[Source records]
════════════════════

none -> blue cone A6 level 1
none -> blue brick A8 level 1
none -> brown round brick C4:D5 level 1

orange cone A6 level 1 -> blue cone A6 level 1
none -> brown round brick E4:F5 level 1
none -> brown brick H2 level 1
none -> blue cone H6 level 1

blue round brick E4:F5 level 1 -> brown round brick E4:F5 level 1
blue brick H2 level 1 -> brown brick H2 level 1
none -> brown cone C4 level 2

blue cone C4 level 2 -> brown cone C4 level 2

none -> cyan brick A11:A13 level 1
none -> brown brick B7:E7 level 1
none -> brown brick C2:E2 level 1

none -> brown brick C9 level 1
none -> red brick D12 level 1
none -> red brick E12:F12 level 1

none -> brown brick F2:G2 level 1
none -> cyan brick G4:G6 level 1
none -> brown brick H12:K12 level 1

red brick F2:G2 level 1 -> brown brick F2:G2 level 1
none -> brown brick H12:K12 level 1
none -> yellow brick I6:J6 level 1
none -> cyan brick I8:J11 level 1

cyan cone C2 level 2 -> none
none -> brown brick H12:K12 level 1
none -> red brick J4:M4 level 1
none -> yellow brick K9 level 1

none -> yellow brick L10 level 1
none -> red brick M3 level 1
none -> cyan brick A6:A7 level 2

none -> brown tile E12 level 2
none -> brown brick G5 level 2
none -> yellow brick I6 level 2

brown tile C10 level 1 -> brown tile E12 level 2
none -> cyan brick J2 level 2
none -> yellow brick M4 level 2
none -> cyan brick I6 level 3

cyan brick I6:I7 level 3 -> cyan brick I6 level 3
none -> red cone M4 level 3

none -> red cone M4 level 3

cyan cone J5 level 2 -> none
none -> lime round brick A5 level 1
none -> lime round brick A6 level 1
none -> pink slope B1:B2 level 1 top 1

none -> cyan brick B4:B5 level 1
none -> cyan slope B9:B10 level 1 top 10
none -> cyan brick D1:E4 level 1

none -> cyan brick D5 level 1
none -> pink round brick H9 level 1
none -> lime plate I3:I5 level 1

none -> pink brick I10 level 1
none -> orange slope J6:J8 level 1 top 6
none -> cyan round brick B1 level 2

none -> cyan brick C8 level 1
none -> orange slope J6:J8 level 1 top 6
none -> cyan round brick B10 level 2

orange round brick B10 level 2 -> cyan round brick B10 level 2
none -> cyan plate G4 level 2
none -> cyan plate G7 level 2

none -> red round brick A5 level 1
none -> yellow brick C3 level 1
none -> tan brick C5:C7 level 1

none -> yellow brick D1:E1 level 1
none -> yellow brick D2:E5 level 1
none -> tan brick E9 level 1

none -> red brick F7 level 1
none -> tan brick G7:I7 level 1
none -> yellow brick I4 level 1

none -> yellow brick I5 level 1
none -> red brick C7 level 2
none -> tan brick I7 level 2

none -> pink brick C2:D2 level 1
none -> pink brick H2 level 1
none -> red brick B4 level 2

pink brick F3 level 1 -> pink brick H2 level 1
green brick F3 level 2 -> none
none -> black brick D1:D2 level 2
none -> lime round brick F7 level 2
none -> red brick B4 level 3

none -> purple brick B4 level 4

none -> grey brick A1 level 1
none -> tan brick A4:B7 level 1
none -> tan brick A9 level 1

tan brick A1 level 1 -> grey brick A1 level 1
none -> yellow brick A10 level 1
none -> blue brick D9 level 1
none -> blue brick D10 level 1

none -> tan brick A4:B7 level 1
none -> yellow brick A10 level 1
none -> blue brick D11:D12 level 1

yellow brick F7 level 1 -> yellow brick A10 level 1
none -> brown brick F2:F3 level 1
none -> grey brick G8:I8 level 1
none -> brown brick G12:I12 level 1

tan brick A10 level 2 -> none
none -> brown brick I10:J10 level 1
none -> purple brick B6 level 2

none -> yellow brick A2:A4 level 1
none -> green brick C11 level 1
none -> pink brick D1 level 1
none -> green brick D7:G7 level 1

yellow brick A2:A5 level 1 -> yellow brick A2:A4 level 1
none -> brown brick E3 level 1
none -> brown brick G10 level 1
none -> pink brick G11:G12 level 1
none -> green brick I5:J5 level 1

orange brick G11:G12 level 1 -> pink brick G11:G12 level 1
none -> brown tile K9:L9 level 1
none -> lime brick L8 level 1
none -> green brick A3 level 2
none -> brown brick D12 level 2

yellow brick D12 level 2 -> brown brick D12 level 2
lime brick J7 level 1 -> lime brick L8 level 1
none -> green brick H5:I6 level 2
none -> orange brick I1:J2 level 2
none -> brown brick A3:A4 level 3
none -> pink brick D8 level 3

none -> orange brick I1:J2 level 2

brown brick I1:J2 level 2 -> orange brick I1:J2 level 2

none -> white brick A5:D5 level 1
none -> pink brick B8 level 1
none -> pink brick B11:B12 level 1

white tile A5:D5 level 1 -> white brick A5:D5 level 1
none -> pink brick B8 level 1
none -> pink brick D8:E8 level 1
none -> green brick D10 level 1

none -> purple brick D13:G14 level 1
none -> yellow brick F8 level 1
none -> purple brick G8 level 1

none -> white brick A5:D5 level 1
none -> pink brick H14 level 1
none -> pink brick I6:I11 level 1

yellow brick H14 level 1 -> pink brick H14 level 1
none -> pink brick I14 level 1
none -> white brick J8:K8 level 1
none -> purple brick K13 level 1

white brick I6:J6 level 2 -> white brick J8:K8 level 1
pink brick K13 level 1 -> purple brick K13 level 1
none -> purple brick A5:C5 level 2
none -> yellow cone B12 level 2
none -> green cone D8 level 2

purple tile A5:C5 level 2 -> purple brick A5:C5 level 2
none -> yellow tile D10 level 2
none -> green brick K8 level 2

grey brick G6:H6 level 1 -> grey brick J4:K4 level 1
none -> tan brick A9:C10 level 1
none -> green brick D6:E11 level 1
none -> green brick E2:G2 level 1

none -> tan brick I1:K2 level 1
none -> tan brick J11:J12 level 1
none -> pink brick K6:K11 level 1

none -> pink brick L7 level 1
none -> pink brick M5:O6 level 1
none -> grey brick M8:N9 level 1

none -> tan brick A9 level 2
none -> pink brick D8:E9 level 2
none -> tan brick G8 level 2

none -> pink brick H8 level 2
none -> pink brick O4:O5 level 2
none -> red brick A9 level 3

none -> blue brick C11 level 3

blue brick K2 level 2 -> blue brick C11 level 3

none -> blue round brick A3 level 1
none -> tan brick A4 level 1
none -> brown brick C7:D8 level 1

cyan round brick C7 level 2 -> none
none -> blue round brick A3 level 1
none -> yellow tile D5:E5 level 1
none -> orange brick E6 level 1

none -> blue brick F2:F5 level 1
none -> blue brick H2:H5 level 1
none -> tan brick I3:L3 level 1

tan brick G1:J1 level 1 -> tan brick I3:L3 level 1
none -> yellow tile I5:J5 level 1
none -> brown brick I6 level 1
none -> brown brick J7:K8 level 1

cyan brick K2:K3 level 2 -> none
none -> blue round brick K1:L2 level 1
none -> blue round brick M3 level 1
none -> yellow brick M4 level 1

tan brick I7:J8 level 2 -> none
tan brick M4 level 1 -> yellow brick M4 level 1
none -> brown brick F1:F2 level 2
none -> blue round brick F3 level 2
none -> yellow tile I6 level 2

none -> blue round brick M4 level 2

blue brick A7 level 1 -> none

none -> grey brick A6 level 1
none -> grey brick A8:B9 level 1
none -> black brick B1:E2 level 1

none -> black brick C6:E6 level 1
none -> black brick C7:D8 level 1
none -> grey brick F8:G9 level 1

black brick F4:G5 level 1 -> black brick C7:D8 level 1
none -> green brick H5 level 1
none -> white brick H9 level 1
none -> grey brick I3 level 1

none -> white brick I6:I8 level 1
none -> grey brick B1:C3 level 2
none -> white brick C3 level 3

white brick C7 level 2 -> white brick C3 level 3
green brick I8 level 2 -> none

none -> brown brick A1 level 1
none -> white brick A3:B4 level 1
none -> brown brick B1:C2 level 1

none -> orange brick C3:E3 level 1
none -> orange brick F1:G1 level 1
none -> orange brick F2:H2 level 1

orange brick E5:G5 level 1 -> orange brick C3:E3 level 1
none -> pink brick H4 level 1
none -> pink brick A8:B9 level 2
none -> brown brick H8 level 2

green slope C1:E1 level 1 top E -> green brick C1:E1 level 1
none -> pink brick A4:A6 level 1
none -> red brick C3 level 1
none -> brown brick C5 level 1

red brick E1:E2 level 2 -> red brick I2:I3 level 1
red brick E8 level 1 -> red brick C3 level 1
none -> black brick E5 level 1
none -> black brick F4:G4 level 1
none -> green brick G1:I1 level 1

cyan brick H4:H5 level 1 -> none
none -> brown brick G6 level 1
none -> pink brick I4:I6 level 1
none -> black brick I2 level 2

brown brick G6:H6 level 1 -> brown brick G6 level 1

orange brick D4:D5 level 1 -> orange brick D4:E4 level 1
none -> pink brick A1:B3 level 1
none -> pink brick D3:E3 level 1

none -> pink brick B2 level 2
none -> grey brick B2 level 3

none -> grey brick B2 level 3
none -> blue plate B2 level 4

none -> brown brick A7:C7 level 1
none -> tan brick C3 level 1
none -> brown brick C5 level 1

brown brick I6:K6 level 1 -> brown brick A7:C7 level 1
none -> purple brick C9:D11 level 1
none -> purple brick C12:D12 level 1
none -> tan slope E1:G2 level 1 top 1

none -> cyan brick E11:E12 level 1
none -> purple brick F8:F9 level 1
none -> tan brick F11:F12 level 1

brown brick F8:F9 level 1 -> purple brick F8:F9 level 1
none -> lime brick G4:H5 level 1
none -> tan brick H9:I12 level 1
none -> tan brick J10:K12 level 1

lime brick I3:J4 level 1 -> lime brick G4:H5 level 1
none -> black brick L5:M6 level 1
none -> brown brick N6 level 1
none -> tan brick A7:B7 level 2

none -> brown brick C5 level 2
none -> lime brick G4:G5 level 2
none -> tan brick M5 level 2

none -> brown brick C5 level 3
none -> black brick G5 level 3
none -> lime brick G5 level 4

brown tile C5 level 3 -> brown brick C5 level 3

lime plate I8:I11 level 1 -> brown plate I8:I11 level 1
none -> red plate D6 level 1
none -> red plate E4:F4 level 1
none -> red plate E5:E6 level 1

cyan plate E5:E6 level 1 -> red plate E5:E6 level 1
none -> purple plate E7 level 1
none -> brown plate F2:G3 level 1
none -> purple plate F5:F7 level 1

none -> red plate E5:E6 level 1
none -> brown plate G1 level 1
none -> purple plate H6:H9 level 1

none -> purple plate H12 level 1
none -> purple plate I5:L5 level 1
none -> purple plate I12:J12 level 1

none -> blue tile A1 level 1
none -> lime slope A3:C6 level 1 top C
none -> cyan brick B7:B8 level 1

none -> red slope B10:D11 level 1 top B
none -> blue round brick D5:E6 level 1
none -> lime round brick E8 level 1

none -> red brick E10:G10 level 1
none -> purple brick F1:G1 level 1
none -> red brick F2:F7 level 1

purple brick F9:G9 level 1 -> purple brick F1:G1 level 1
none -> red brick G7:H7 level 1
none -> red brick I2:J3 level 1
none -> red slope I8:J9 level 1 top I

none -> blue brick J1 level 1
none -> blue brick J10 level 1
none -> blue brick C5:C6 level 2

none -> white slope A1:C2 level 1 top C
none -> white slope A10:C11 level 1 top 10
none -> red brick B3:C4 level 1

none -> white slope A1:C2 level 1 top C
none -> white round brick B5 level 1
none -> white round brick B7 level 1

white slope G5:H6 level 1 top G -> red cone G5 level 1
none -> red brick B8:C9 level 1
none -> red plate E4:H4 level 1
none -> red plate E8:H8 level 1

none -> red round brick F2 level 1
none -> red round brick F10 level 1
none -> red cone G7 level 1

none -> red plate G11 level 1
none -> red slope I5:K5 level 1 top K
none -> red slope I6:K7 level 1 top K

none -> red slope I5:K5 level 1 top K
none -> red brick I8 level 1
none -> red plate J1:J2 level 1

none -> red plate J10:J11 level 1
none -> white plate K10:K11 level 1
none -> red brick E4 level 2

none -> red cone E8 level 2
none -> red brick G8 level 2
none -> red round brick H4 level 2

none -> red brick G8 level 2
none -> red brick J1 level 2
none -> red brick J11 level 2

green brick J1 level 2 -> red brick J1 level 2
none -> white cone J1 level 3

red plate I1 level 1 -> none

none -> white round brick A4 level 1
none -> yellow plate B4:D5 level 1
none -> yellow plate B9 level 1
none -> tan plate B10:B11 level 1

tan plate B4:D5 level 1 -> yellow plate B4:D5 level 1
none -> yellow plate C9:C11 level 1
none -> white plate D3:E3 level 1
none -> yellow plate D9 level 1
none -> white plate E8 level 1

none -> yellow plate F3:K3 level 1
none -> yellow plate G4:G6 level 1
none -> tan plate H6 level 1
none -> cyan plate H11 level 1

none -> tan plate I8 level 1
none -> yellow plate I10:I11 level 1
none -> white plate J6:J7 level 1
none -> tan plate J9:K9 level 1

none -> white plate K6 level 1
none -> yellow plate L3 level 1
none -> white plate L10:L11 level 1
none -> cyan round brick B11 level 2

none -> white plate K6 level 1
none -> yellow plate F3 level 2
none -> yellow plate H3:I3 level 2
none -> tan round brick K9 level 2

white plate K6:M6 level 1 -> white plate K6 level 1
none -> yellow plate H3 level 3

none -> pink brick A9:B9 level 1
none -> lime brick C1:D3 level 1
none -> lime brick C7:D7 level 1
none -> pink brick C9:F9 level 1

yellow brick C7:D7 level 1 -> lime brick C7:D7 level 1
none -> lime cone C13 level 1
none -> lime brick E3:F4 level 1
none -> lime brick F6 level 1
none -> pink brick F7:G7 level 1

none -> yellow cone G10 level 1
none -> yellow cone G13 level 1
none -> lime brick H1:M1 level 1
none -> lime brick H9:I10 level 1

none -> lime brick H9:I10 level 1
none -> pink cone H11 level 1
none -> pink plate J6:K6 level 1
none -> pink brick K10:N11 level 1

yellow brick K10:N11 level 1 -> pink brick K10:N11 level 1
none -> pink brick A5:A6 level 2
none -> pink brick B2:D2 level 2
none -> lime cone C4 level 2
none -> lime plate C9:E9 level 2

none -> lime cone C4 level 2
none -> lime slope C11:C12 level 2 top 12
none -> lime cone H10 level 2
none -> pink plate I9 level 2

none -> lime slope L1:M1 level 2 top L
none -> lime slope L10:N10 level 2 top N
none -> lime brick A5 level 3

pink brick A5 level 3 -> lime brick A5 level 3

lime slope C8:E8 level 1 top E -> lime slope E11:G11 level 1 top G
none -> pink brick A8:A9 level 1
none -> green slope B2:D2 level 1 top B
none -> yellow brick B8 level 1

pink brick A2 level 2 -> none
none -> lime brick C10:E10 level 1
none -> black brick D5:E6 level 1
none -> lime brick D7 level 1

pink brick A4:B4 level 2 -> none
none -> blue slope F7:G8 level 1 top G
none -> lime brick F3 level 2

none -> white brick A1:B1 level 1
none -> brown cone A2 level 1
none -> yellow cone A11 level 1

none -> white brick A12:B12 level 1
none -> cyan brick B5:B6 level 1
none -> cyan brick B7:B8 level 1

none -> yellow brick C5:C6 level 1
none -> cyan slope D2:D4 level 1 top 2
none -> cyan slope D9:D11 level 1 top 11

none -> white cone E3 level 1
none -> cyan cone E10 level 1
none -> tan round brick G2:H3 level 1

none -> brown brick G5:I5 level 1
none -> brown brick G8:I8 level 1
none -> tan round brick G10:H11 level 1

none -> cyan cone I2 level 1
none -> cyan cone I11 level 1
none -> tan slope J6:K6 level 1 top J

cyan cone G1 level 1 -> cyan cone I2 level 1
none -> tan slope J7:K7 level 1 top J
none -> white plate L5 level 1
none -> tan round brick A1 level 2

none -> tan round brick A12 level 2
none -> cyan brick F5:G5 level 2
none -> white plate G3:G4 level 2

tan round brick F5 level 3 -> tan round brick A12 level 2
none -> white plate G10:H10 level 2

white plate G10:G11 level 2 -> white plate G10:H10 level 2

════════════════════

◆ Directions: Return, from the data, each line that has the word "tile" in it.

◆ Output for this task:
none -> brown tile E12 level 2
brown tile C10 level 1 -> brown tile E12 level 2
none -> brown tile K9:L9 level 1
white tile A5:D5 level 1 -> white brick A5:D5 level 1
purple tile A5:C5 level 2 -> purple brick A5:C5 level 2
none -> yellow tile D10 level 2
none -> yellow tile D5:E5 level 1
none -> yellow tile I5:J5 level 1
none -> yellow tile I6 level 2
brown tile C5 level 3 -> brown brick C5 level 3
none -> blue tile A1 level 1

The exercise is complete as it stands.